**EXERCISE GOAL**
If a line of the records holds the word "yellow", copy it out.

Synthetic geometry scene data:
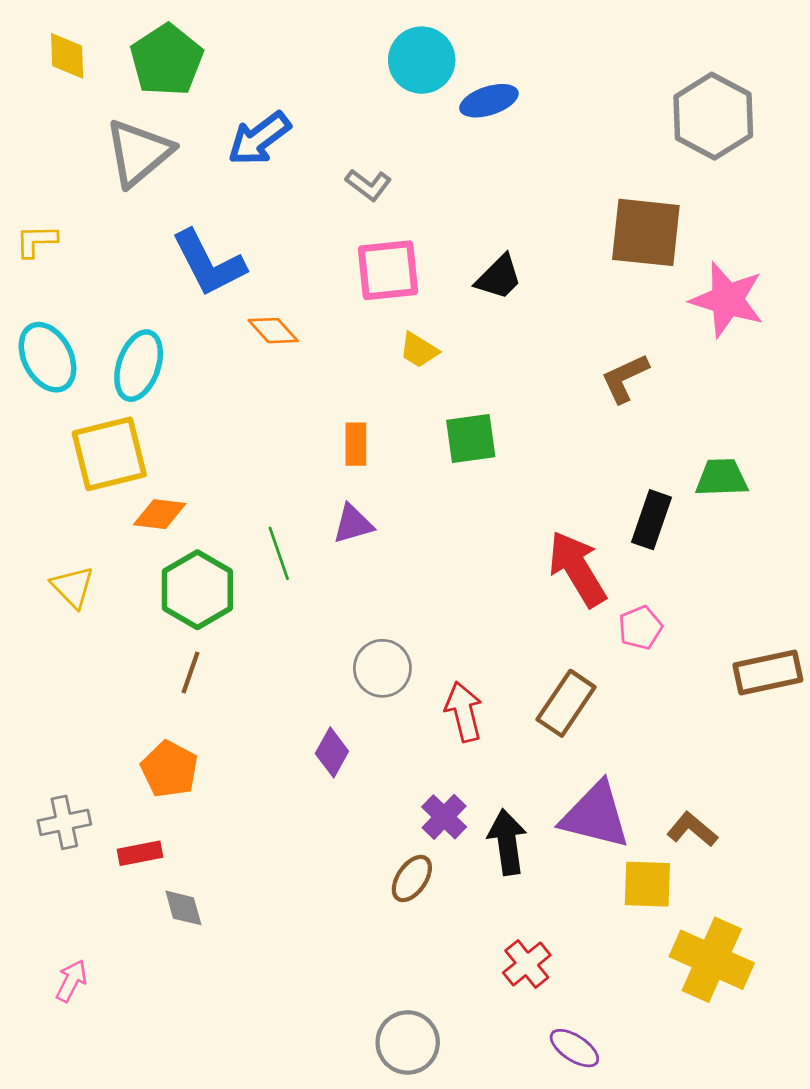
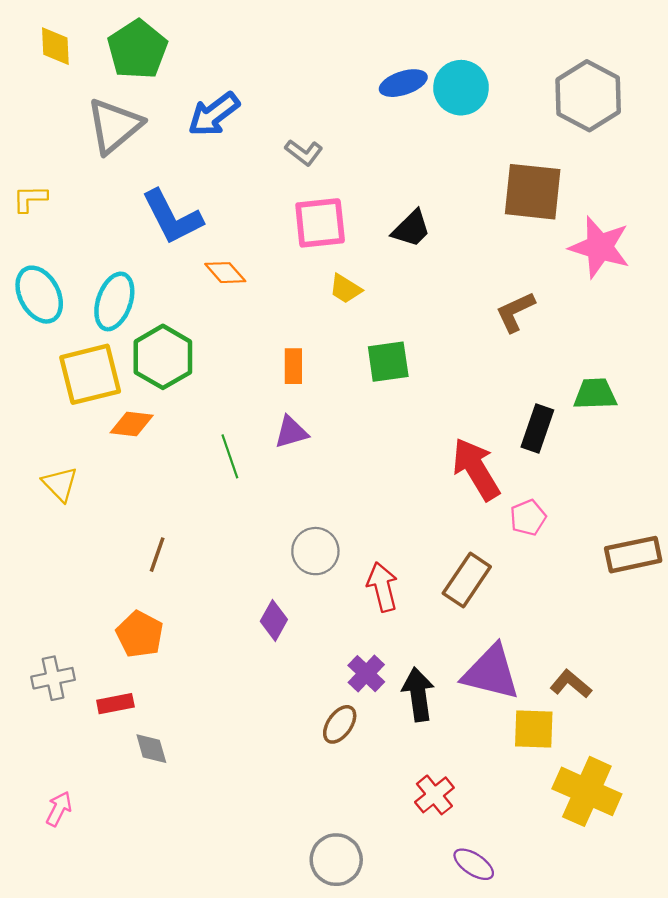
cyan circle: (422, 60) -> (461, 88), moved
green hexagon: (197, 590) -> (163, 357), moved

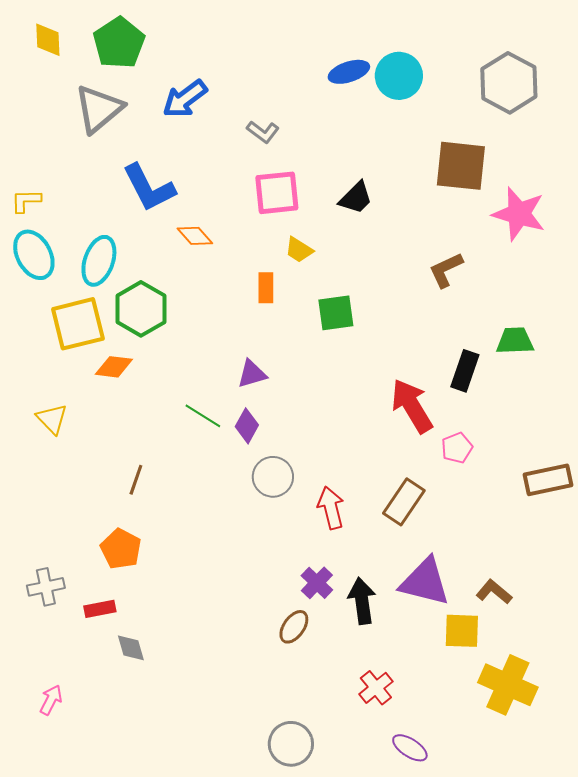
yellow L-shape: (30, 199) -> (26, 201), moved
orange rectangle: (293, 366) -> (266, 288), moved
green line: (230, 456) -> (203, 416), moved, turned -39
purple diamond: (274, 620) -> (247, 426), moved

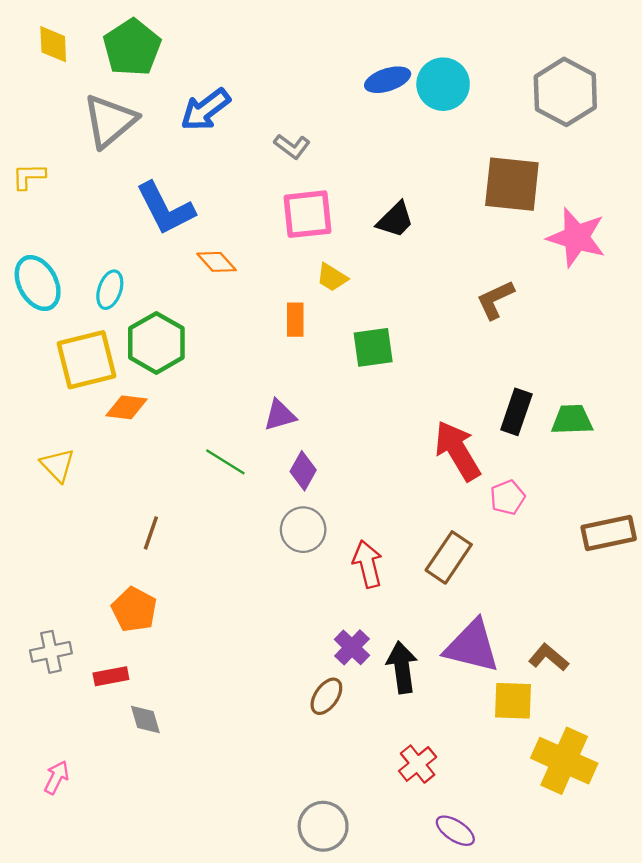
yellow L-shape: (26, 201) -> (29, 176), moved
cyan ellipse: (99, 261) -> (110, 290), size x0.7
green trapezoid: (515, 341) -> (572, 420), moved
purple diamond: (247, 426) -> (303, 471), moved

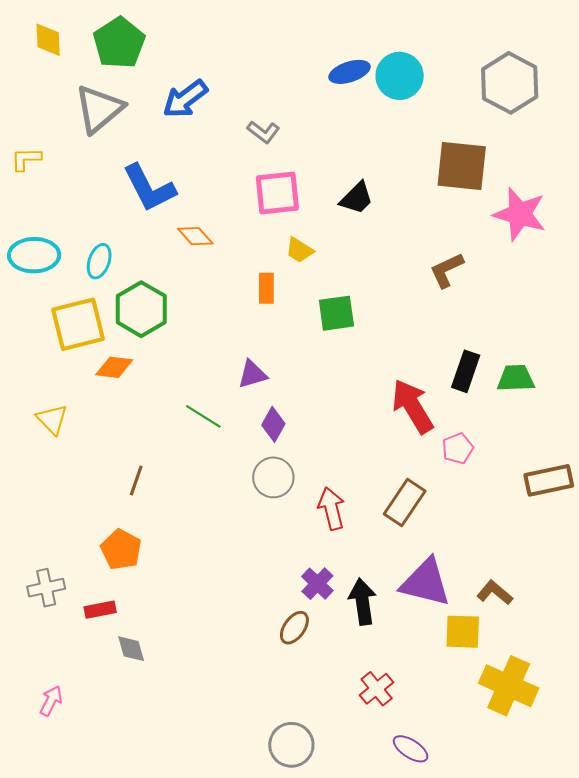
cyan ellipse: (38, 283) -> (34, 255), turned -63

--

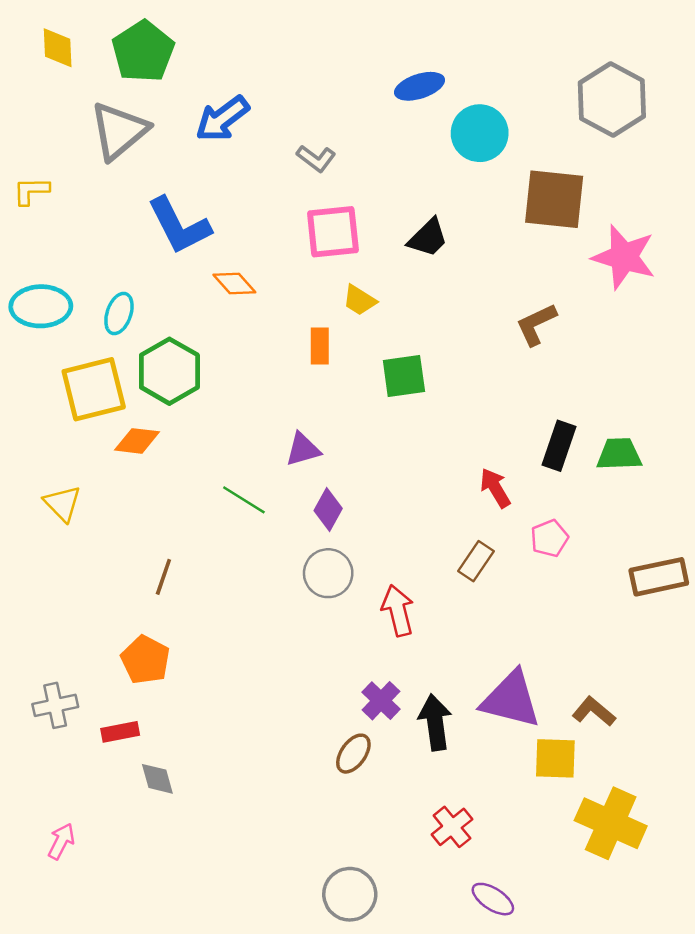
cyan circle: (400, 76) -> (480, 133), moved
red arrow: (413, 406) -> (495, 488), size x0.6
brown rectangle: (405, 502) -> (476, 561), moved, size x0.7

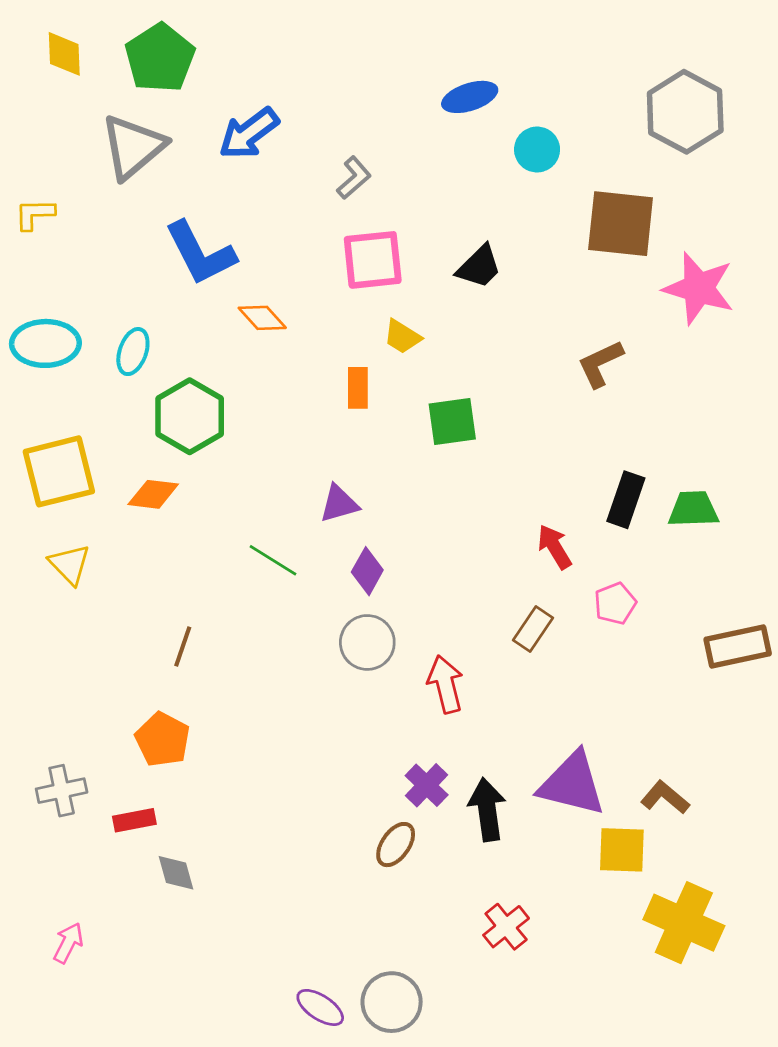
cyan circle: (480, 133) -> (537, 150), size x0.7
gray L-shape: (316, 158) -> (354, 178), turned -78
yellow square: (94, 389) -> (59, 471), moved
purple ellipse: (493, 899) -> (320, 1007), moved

**ANSWER BOX**
yellow L-shape: (30, 199) -> (26, 201), moved
yellow L-shape: (26, 201) -> (29, 176), moved
yellow square: (94, 389) -> (59, 471), moved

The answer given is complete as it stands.